Provided information
····················

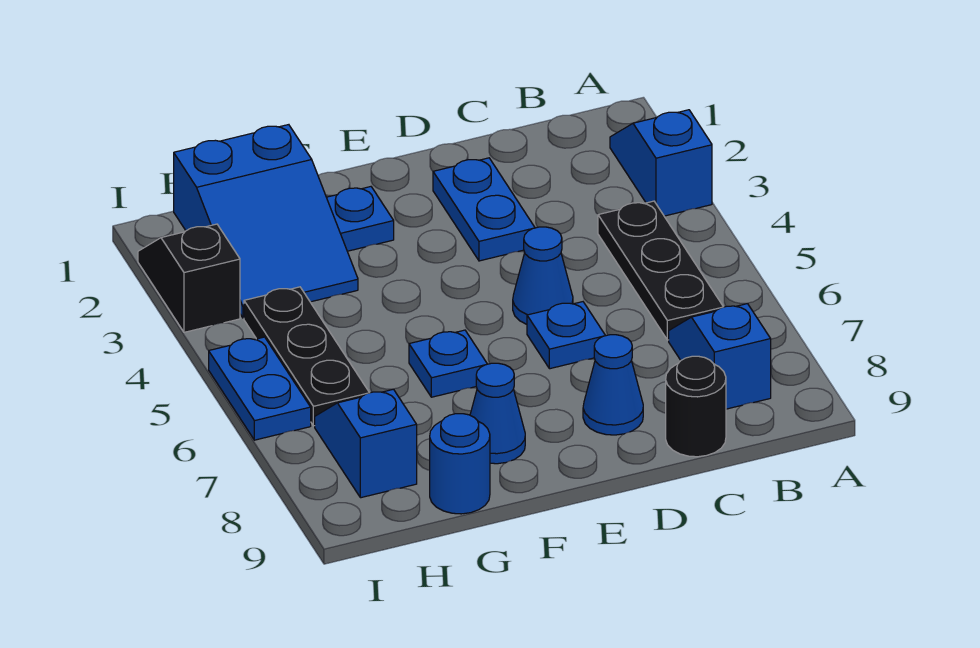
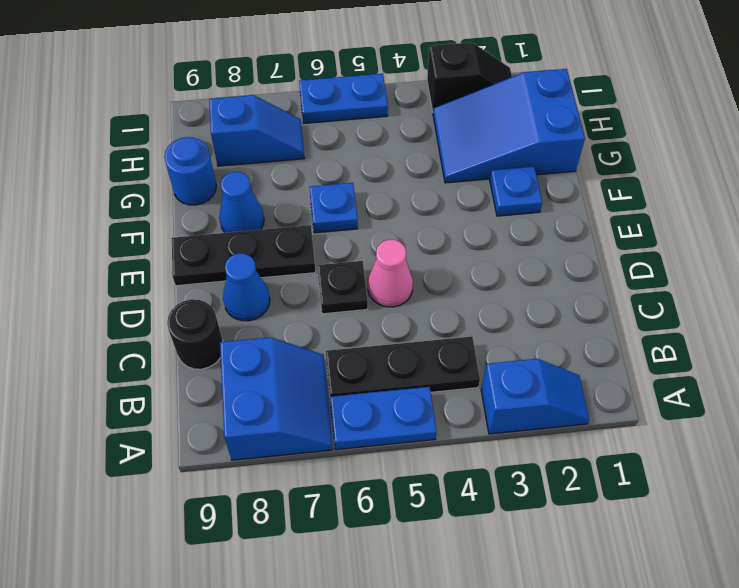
blue slope B7:B8 level 1 top 8 -> blue slope A7:B8 level 1 top 8
blue plate D2:D3 level 1 -> blue plate A5:A6 level 1
blue cone D5 level 1 -> pink cone D5 level 1
blue plate D6 level 1 -> black plate D6 level 1
black plate H4:H6 level 1 -> black plate E7:E9 level 1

····················

Exercise instructions
Give the number of lines in the entries that contain "plate", and add nothing.

Exercise output
3